- EXERCISE DETAILS -
Word for word, copy the listing below and leave out its images.

- SOURCE MATERIAL -

——————

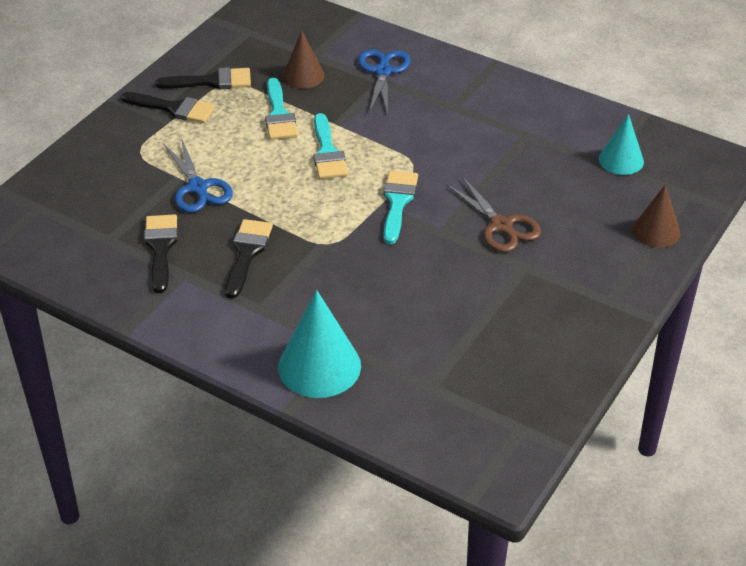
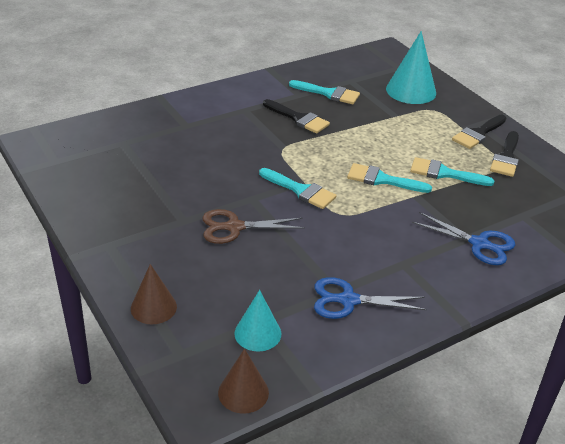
camera: 115 degrees right, 5 degrees down
(161, 248) = (328, 93): black brush -> turquoise brush
(198, 188) = (378, 119): blue scissors -> blue scissors (348, 300)
(303, 75) = (494, 200): brown cone -> brown cone (243, 392)
(319, 366) = (179, 113): turquoise cone -> turquoise cone (411, 91)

——————

- TASK OUTPUT -
camera: 115 degrees right, 5 degrees down
(161, 248) = (328, 93): black brush -> turquoise brush
(198, 188) = (378, 119): blue scissors -> blue scissors (348, 300)
(303, 75) = (494, 200): brown cone -> brown cone (243, 392)
(319, 366) = (179, 113): turquoise cone -> turquoise cone (411, 91)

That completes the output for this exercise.